JOB ▸ Write out all the records again, swapping each "Stadium" for "Arena" and changing nothing else, and leave out the pictures.

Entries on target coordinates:
'''
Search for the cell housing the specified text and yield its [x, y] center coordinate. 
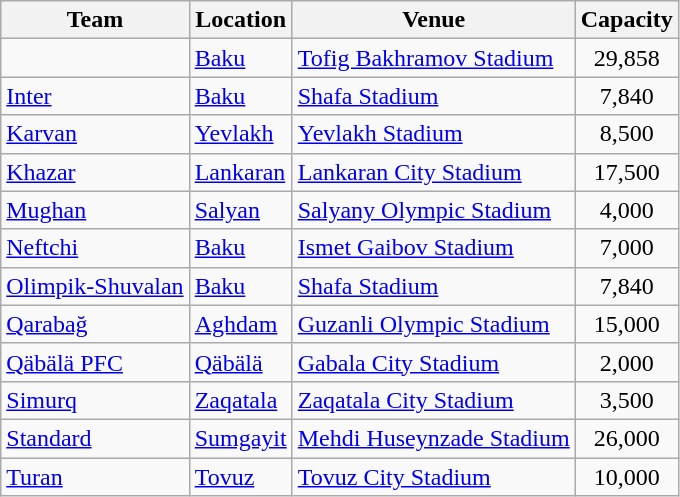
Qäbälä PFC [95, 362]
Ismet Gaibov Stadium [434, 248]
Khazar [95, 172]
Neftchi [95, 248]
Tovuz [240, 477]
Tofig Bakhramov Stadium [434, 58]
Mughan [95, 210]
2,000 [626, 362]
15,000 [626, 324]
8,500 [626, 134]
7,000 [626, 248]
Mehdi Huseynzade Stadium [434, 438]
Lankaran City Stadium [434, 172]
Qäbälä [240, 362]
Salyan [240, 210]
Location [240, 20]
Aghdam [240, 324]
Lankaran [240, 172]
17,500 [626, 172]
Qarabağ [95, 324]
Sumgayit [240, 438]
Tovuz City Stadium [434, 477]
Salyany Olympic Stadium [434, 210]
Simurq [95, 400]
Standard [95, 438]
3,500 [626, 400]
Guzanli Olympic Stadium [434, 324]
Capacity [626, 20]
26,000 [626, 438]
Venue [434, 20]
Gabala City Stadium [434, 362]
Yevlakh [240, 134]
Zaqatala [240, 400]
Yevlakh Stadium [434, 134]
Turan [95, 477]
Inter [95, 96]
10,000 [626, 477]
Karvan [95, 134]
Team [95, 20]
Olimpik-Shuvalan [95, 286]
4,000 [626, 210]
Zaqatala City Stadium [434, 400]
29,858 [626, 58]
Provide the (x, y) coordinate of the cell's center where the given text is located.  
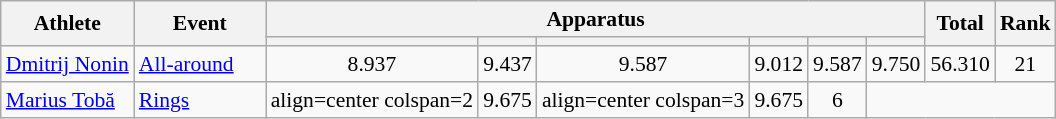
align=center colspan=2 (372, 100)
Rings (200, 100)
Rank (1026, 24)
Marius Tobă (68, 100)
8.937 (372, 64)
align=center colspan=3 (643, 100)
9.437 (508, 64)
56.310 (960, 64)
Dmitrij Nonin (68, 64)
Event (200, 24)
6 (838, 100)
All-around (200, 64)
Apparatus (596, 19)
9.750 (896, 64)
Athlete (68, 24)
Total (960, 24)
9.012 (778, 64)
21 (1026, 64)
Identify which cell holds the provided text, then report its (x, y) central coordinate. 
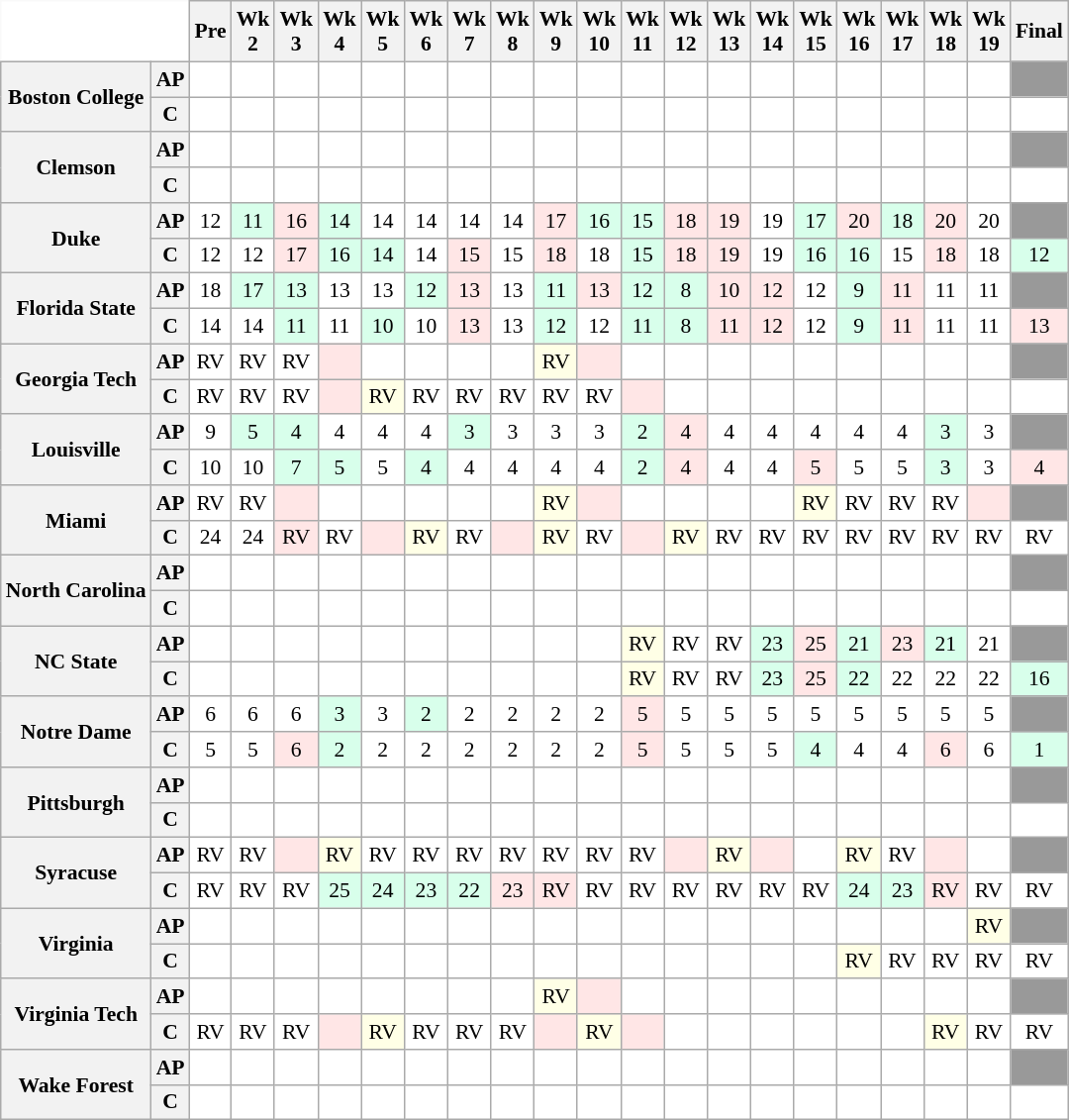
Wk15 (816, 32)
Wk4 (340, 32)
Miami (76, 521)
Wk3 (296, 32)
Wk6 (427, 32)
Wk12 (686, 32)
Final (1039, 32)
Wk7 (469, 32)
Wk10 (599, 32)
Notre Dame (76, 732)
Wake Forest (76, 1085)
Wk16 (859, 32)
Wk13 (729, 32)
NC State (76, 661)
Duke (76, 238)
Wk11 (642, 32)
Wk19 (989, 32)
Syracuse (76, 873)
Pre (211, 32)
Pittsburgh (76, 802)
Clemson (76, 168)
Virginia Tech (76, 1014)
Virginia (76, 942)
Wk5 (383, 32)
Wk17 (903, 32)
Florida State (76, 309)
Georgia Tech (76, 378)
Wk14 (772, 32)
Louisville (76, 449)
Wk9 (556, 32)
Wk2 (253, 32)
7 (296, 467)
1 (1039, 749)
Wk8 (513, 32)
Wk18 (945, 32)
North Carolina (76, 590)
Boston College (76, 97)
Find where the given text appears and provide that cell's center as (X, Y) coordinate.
'''
SOLVED PROBLEM ▸
Search for the cell housing the specified text and yield its [x, y] center coordinate. 
Qäbälä PFC [95, 362]
Ismet Gaibov Arena [434, 248]
Khazar [95, 172]
Neftchi [95, 248]
Tovuz [240, 477]
Tofig Bakhramov Arena [434, 58]
Mughan [95, 210]
2,000 [626, 362]
15,000 [626, 324]
8,500 [626, 134]
7,000 [626, 248]
Mehdi Huseynzade Arena [434, 438]
Lankaran City Arena [434, 172]
Qäbälä [240, 362]
Salyan [240, 210]
Location [240, 20]
Aghdam [240, 324]
Lankaran [240, 172]
17,500 [626, 172]
Qarabağ [95, 324]
Sumgayit [240, 438]
Tovuz City Arena [434, 477]
Salyany Olympic Arena [434, 210]
Simurq [95, 400]
Standard [95, 438]
3,500 [626, 400]
Guzanli Olympic Arena [434, 324]
Capacity [626, 20]
26,000 [626, 438]
Venue [434, 20]
Gabala City Arena [434, 362]
Yevlakh [240, 134]
Zaqatala [240, 400]
Yevlakh Arena [434, 134]
Turan [95, 477]
Inter [95, 96]
10,000 [626, 477]
Karvan [95, 134]
Team [95, 20]
Olimpik-Shuvalan [95, 286]
4,000 [626, 210]
Zaqatala City Arena [434, 400]
29,858 [626, 58]
Provide the (x, y) coordinate of the cell's center where the given text is located.  
align=center colspan=2 (372, 100)
Rings (200, 100)
Rank (1026, 24)
Marius Tobă (68, 100)
8.937 (372, 64)
align=center colspan=3 (643, 100)
9.437 (508, 64)
56.310 (960, 64)
Dmitrij Nonin (68, 64)
Event (200, 24)
6 (838, 100)
All-around (200, 64)
Apparatus (596, 19)
9.750 (896, 64)
Athlete (68, 24)
Total (960, 24)
9.012 (778, 64)
21 (1026, 64)
Identify which cell holds the provided text, then report its (x, y) central coordinate. 
Wk15 (816, 32)
Wk4 (340, 32)
Miami (76, 521)
Wk3 (296, 32)
Wk6 (427, 32)
Wk12 (686, 32)
Final (1039, 32)
Wk7 (469, 32)
Wk10 (599, 32)
Notre Dame (76, 732)
Wake Forest (76, 1085)
Wk16 (859, 32)
Wk13 (729, 32)
NC State (76, 661)
Duke (76, 238)
Wk11 (642, 32)
Wk19 (989, 32)
Syracuse (76, 873)
Pre (211, 32)
Pittsburgh (76, 802)
Clemson (76, 168)
Virginia Tech (76, 1014)
Virginia (76, 942)
Wk5 (383, 32)
Wk17 (903, 32)
Florida State (76, 309)
Georgia Tech (76, 378)
Wk14 (772, 32)
Louisville (76, 449)
Wk9 (556, 32)
Wk2 (253, 32)
7 (296, 467)
1 (1039, 749)
Wk8 (513, 32)
Wk18 (945, 32)
North Carolina (76, 590)
Boston College (76, 97)
Find where the given text appears and provide that cell's center as (X, Y) coordinate.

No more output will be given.